| Problem statement |
What is needed is an exact reproduction of the lines from the one that contains "orange clock: 6 -> 7" through the end of the data, both included and nothing else, with pictures omitted.

***** Supplied records

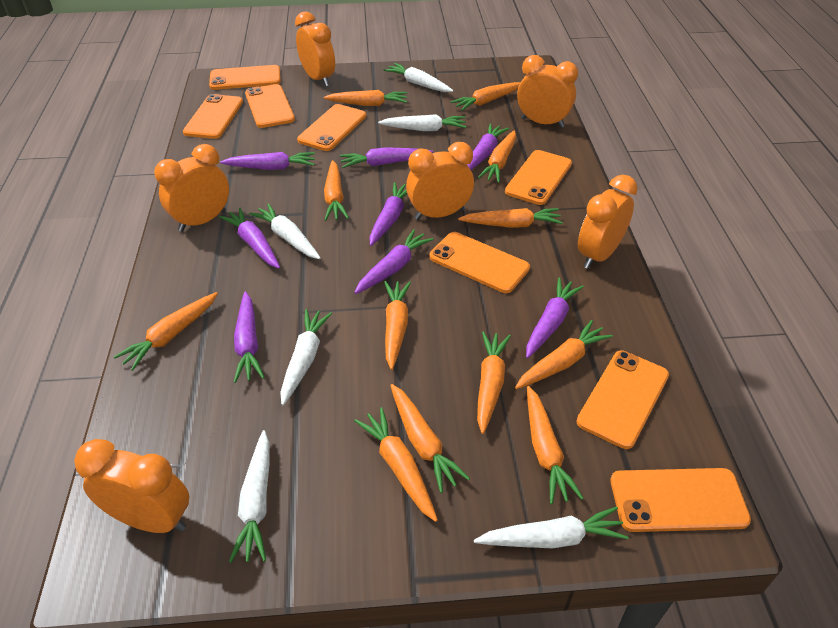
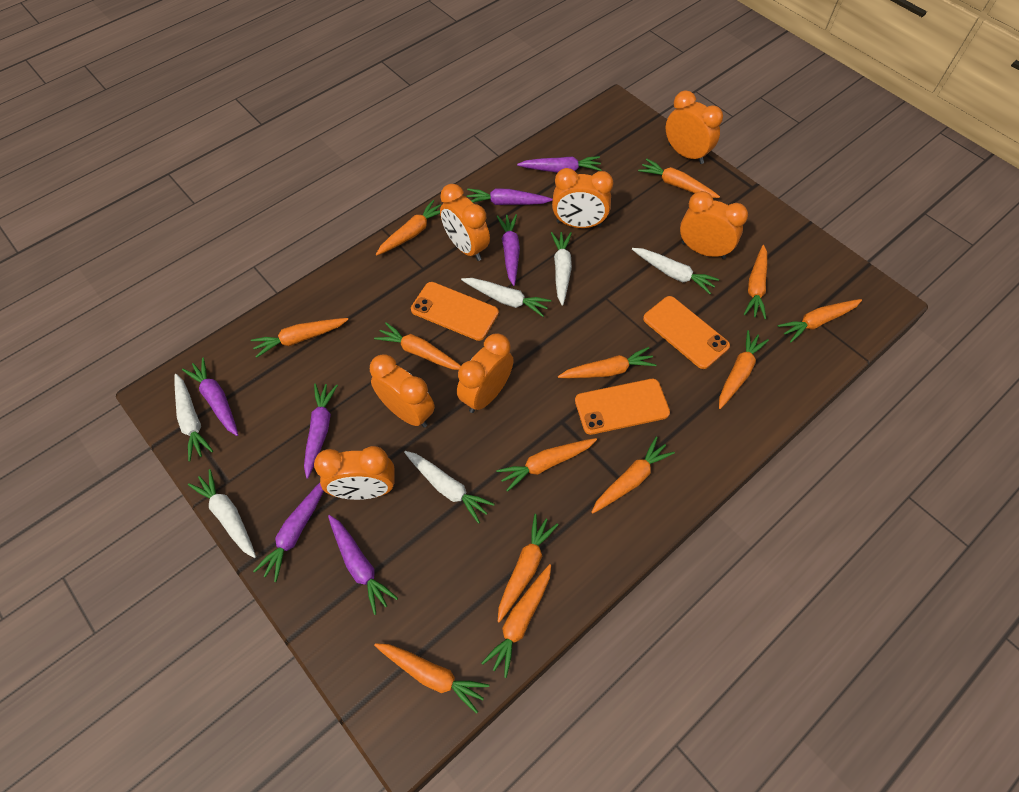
orange carrot: 12 -> 13
orange clock: 6 -> 7
orange phone: 8 -> 3
purple carrot: 8 -> 7

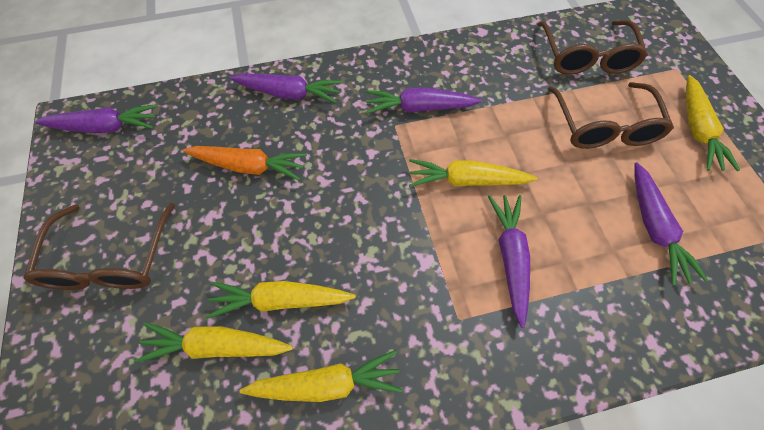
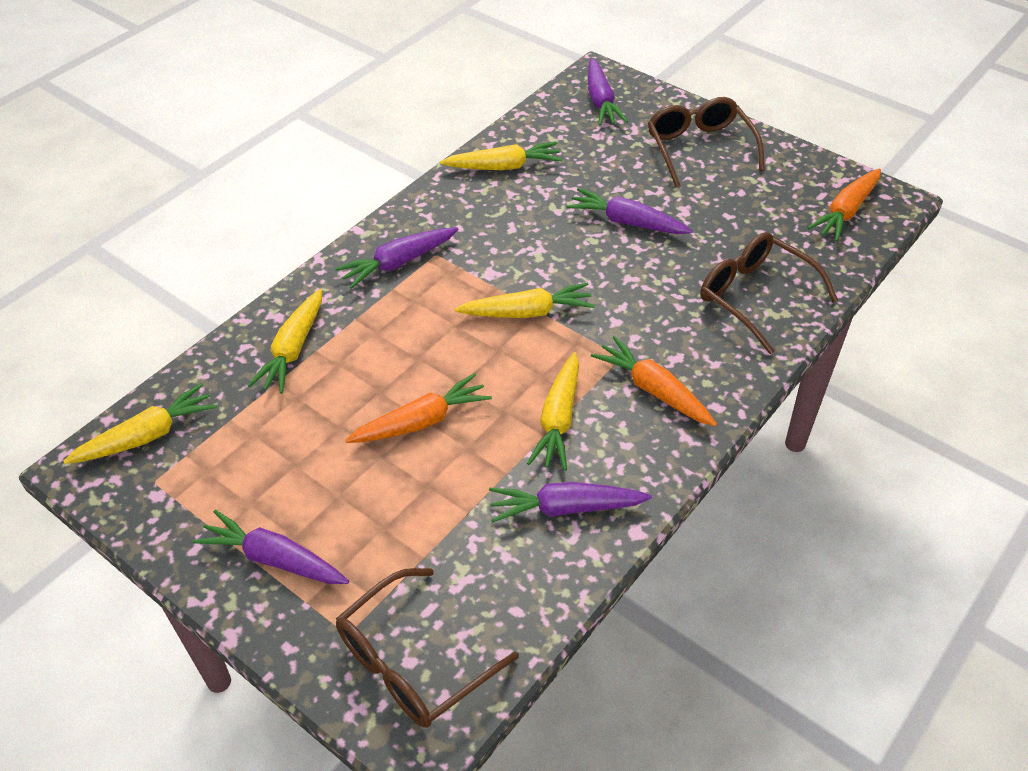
orange carrot: 1 -> 3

**********

| Written answer |
orange clock: 6 -> 7
orange phone: 8 -> 3
purple carrot: 8 -> 7

orange carrot: 1 -> 3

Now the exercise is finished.